● **What is being asked**: From the entries below, copy exactly the lines from the one that contains "black calculator: 5 -> 6" through the one that contains "yellow mug: 0 -> 1", both included, and only those.

● **Record extracts**:
........
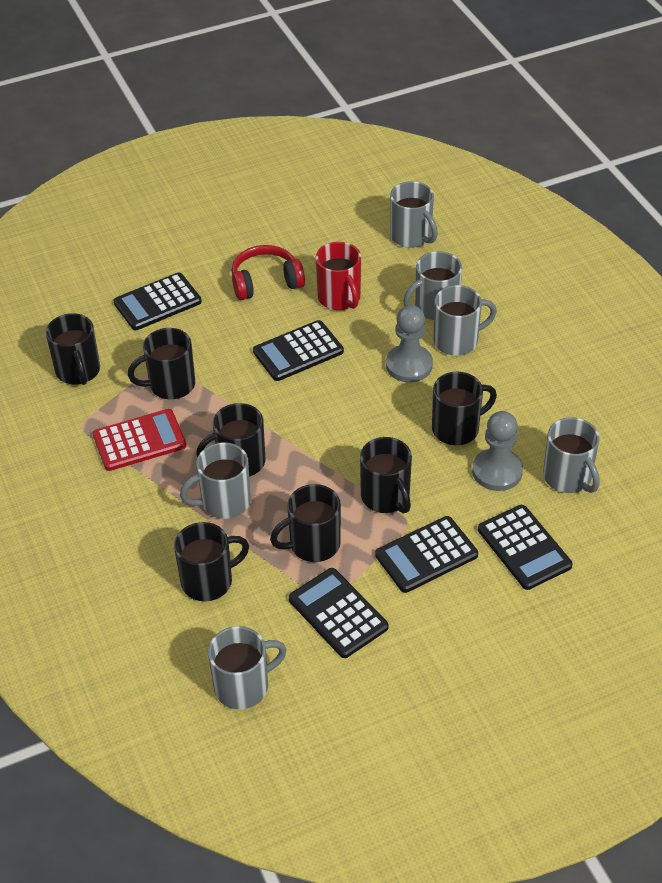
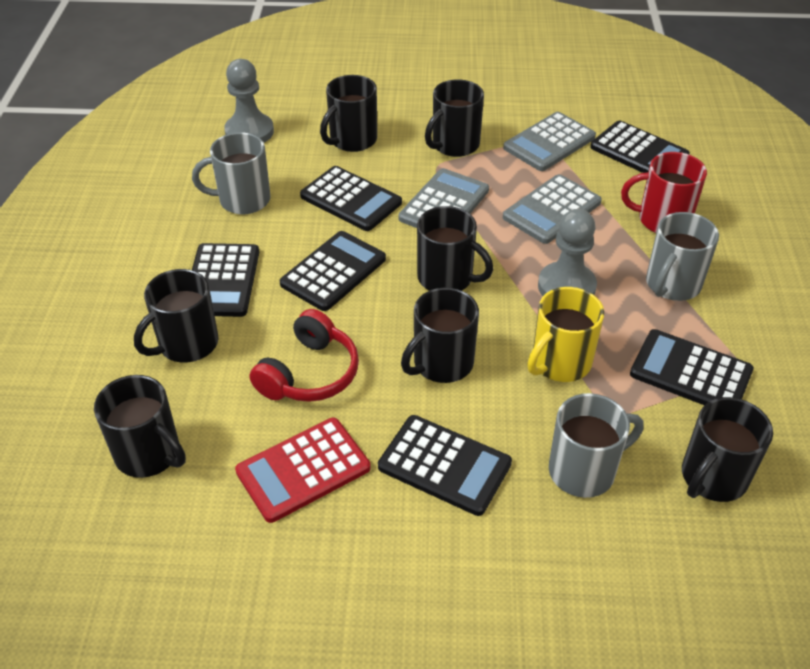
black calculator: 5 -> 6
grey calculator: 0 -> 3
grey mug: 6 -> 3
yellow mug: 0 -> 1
........
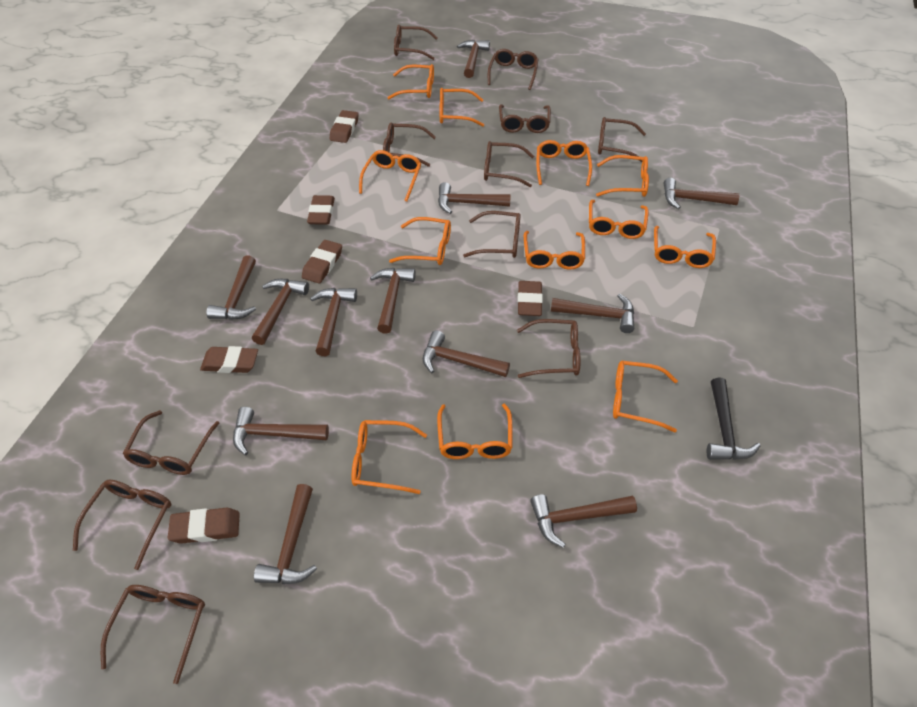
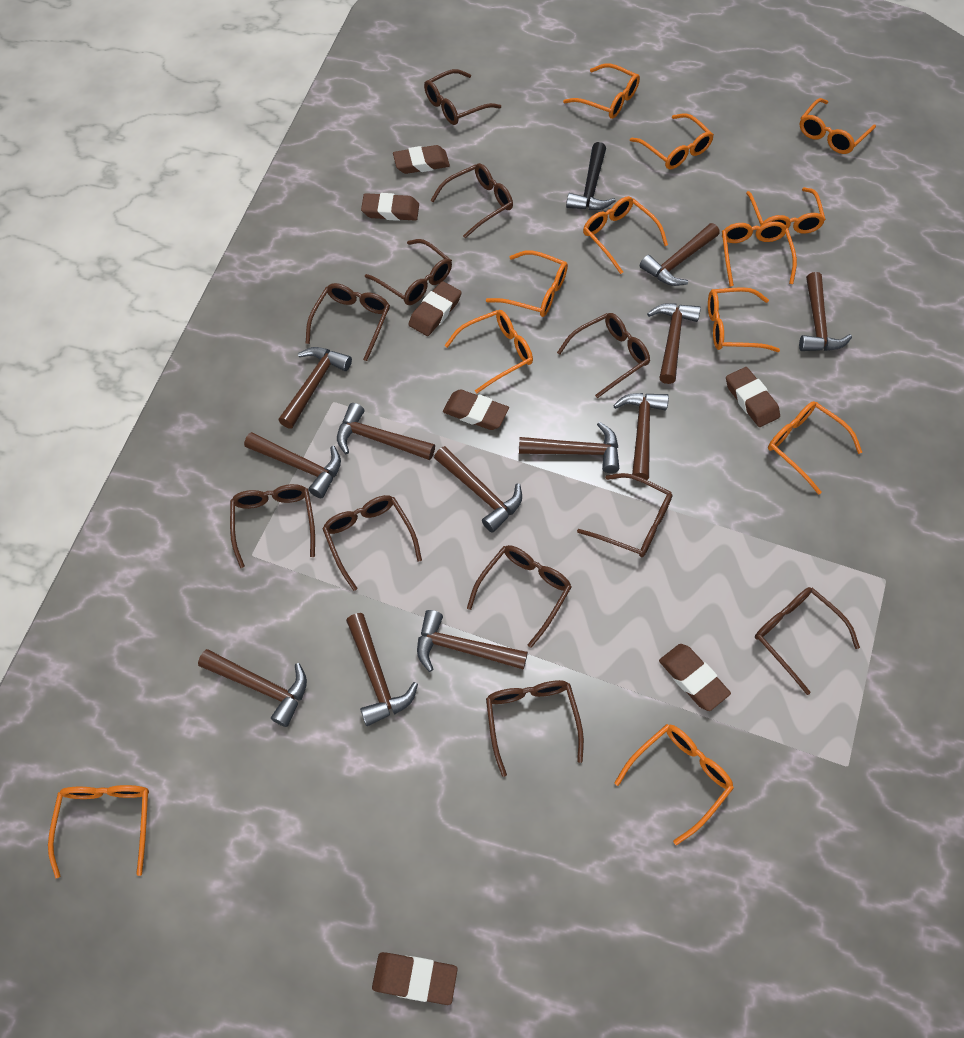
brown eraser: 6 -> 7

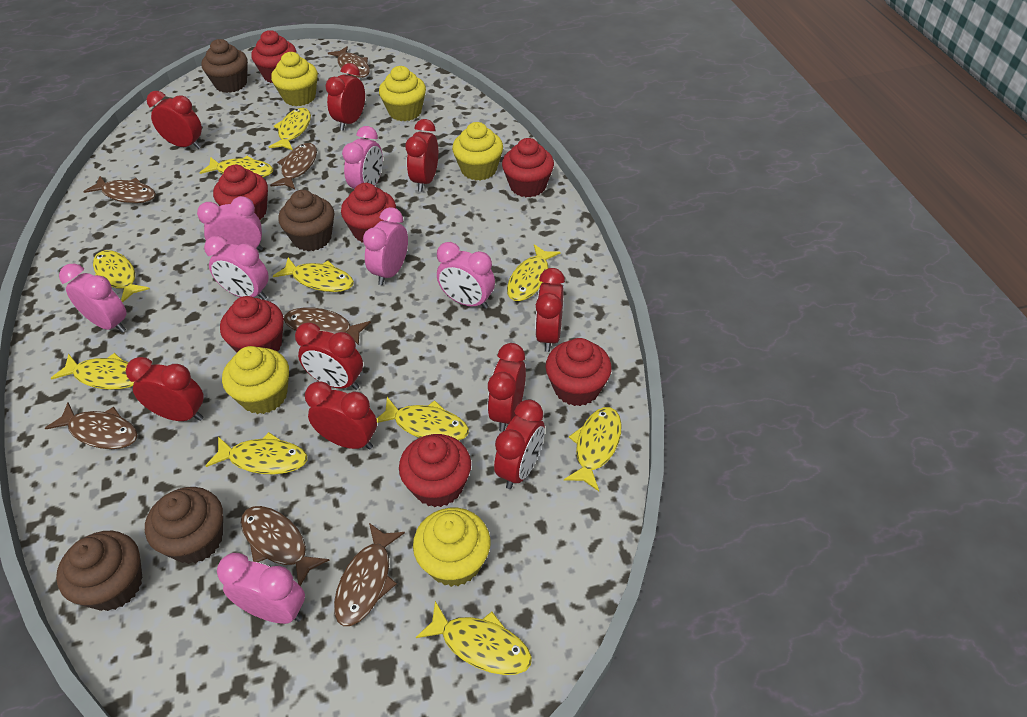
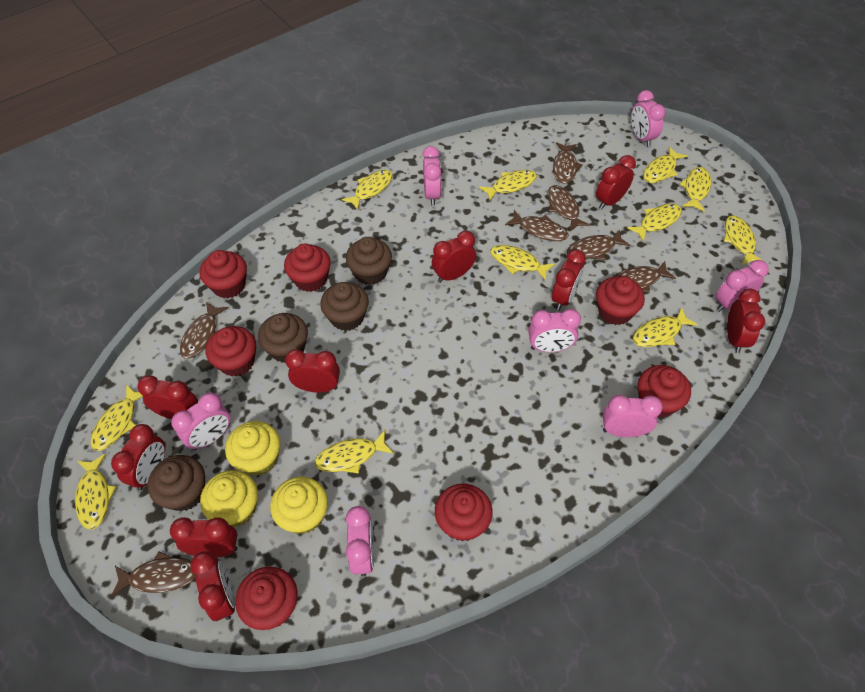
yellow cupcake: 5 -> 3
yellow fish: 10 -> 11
........
● **Output below**:
black calculator: 5 -> 6
grey calculator: 0 -> 3
grey mug: 6 -> 3
yellow mug: 0 -> 1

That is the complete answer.